* [WHAT THIS TASK INVOLVES]: Retrieve every line of the data holding the word "yellow".

Image sets with object changes:
--
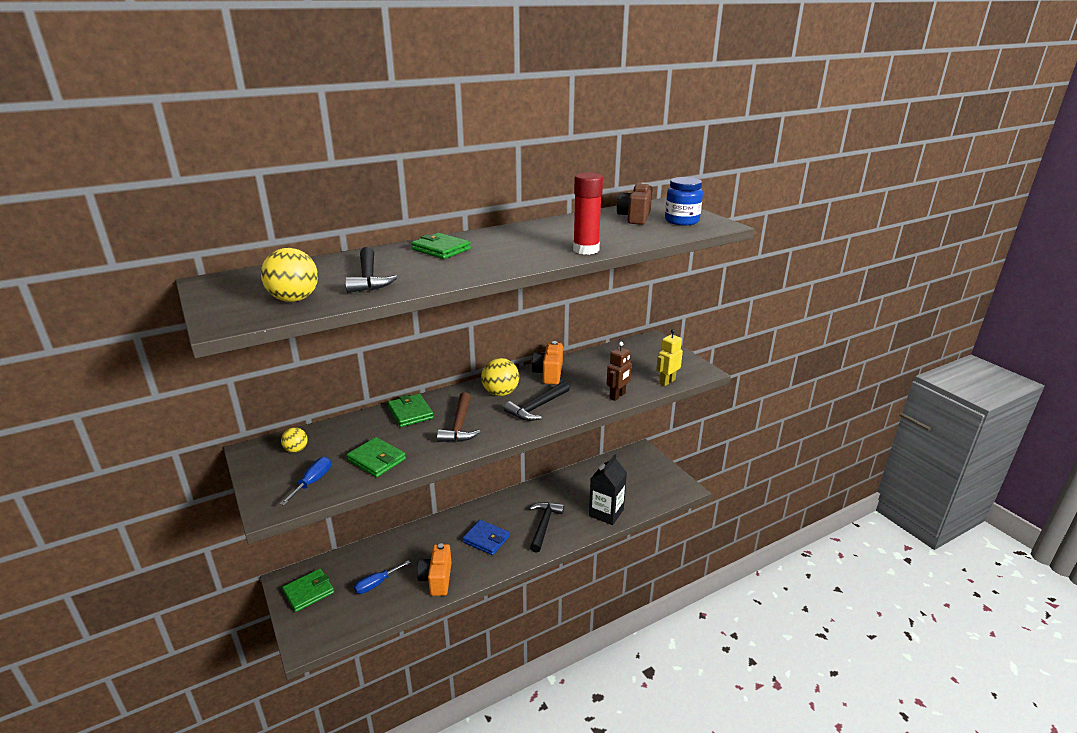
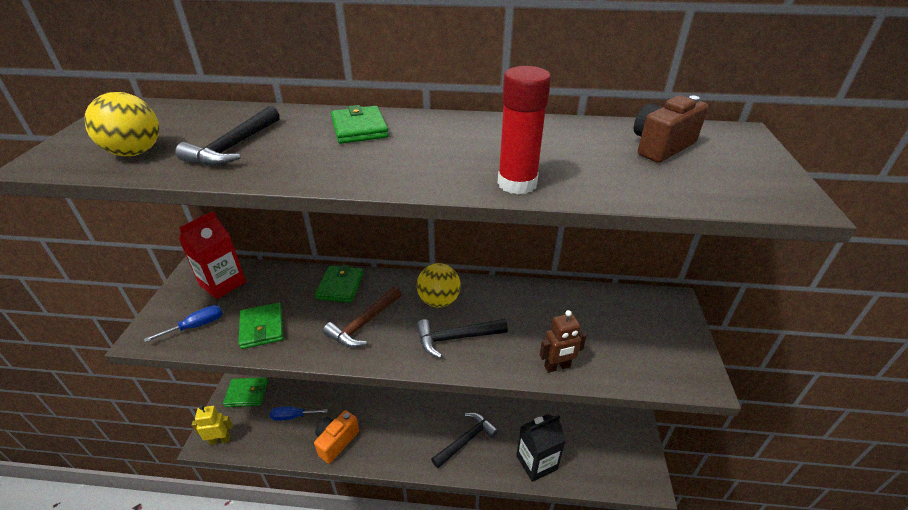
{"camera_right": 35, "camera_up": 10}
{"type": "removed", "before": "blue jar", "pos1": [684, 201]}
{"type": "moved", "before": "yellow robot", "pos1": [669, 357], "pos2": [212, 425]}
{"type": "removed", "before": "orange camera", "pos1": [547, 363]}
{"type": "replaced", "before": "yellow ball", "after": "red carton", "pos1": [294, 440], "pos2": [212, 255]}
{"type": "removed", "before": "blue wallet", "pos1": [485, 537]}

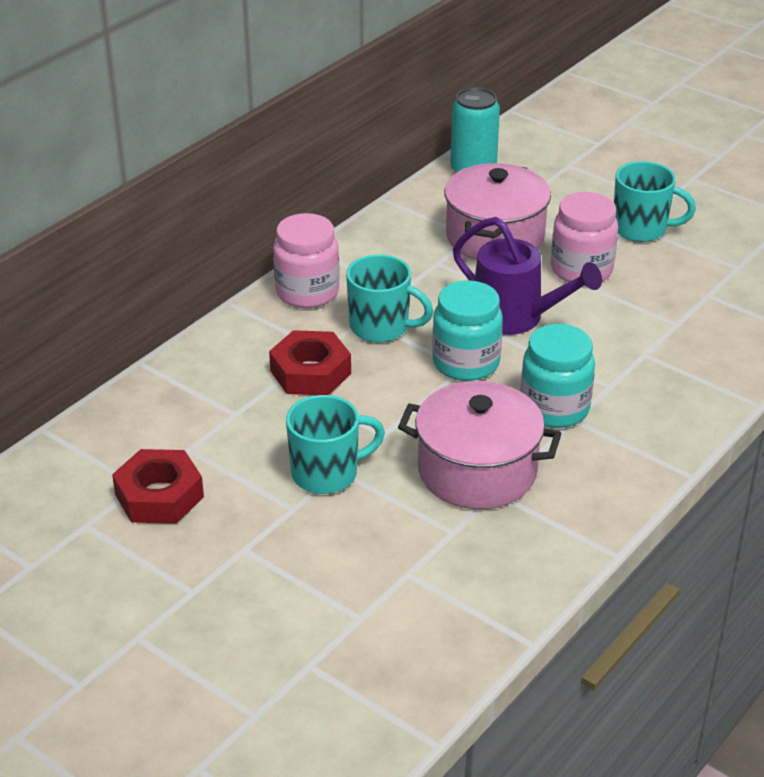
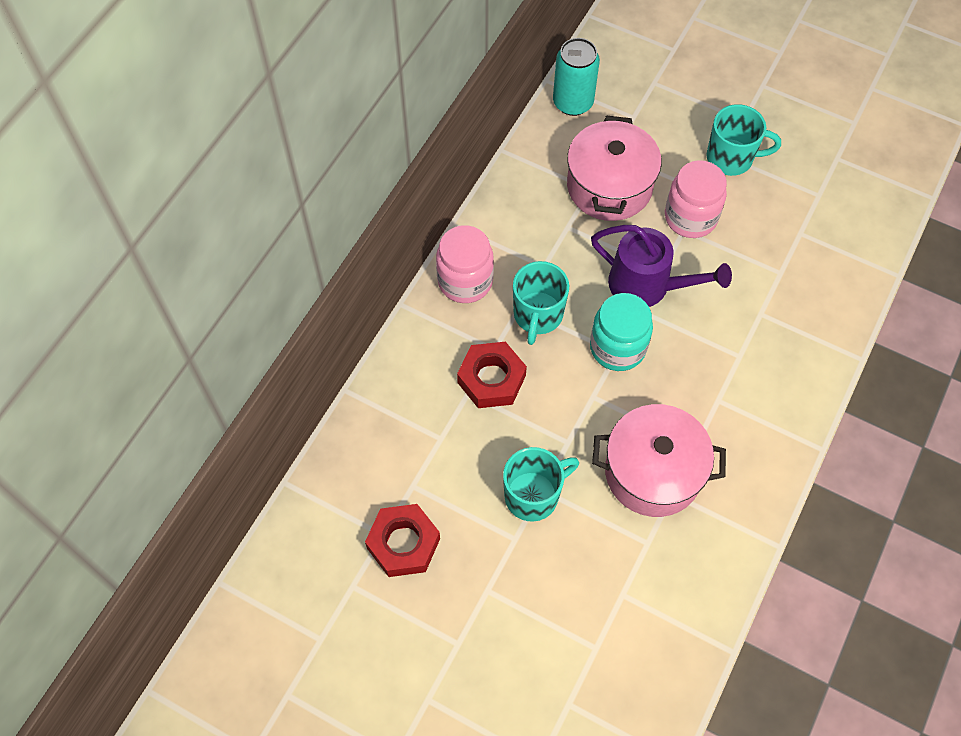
{"camera_right": -10, "camera_up": 25}
{"type": "turned", "before": "turquoise mug", "pos1": [389, 298], "pos2": [541, 303], "turn": 90}
{"type": "removed", "before": "turquoise jar", "pos1": [557, 376]}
--
* [EXERCISE SOLUTION]:
{"type": "moved", "before": "yellow robot", "pos1": [669, 357], "pos2": [212, 425]}
{"type": "replaced", "before": "yellow ball", "after": "red carton", "pos1": [294, 440], "pos2": [212, 255]}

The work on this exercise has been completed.